(Before-and-after change data)
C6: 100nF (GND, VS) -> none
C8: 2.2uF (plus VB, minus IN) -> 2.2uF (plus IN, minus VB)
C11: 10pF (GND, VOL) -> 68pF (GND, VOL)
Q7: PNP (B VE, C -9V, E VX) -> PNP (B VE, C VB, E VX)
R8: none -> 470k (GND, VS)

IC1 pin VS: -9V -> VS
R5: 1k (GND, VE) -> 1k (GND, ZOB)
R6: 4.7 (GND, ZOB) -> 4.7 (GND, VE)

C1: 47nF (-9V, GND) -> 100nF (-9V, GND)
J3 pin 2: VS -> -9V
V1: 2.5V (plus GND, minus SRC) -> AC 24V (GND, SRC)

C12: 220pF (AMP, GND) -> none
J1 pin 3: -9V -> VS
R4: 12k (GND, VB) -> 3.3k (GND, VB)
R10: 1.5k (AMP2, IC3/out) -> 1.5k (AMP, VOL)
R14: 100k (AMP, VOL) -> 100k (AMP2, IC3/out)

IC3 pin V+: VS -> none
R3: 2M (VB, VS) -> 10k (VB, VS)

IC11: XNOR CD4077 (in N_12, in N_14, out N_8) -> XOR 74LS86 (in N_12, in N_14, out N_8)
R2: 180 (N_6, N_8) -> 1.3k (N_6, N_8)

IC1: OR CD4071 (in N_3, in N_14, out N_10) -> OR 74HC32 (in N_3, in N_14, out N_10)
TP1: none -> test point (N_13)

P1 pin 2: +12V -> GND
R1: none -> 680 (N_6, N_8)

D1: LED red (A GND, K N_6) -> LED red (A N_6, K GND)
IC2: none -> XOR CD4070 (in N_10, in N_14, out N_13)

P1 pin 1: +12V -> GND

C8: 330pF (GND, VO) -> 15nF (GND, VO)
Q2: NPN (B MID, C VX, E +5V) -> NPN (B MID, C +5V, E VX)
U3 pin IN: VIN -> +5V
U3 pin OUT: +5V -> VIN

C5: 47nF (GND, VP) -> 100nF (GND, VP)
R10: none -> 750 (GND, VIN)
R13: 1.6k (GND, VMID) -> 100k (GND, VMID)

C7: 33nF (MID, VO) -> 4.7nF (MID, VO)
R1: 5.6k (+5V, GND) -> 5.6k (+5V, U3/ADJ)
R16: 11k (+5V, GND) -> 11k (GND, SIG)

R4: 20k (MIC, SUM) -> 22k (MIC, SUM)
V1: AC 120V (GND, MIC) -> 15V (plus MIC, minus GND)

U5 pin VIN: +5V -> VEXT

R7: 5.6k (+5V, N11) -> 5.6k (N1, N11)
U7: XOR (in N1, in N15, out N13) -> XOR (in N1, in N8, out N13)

* **Task objective**
Which of the lines above hold the string "none"? Pick each of them out.

* **Written response**
C6: 100nF (GND, VS) -> none
R8: none -> 470k (GND, VS)
C12: 220pF (AMP, GND) -> none
IC3 pin V+: VS -> none
TP1: none -> test point (N_13)
R1: none -> 680 (N_6, N_8)
IC2: none -> XOR CD4070 (in N_10, in N_14, out N_13)
R10: none -> 750 (GND, VIN)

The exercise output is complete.